**** Material shown ****

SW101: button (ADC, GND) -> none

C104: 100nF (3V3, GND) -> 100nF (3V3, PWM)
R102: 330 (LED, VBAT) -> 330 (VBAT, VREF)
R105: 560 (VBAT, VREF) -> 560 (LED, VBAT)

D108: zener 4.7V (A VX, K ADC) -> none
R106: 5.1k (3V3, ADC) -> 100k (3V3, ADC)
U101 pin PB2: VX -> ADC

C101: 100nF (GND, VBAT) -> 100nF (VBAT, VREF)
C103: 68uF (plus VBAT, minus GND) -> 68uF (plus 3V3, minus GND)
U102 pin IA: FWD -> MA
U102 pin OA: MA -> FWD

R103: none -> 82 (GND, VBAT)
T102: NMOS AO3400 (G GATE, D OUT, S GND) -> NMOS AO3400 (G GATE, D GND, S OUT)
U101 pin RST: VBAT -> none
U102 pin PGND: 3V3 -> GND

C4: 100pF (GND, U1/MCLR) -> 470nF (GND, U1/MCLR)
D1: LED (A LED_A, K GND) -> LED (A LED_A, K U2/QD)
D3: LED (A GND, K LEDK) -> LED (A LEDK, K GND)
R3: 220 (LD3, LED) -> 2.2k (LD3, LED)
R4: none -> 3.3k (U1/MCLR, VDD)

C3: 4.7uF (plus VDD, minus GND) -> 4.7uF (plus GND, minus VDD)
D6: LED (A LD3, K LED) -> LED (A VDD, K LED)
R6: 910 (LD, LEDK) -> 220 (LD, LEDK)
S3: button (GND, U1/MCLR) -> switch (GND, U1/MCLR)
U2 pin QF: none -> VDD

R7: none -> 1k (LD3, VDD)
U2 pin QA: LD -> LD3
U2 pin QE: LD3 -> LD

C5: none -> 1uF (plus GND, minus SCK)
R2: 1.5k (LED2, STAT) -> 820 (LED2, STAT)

****

| What to do |
Copy exactly the stretch of data above from the line with "U101 pin RST: VBAT -> none" through the line with "R4: none -> 3.3k (U1/MCLR, VDD)", and omit all other lines.

| Answer space |
U101 pin RST: VBAT -> none
U102 pin PGND: 3V3 -> GND

C4: 100pF (GND, U1/MCLR) -> 470nF (GND, U1/MCLR)
D1: LED (A LED_A, K GND) -> LED (A LED_A, K U2/QD)
D3: LED (A GND, K LEDK) -> LED (A LEDK, K GND)
R3: 220 (LD3, LED) -> 2.2k (LD3, LED)
R4: none -> 3.3k (U1/MCLR, VDD)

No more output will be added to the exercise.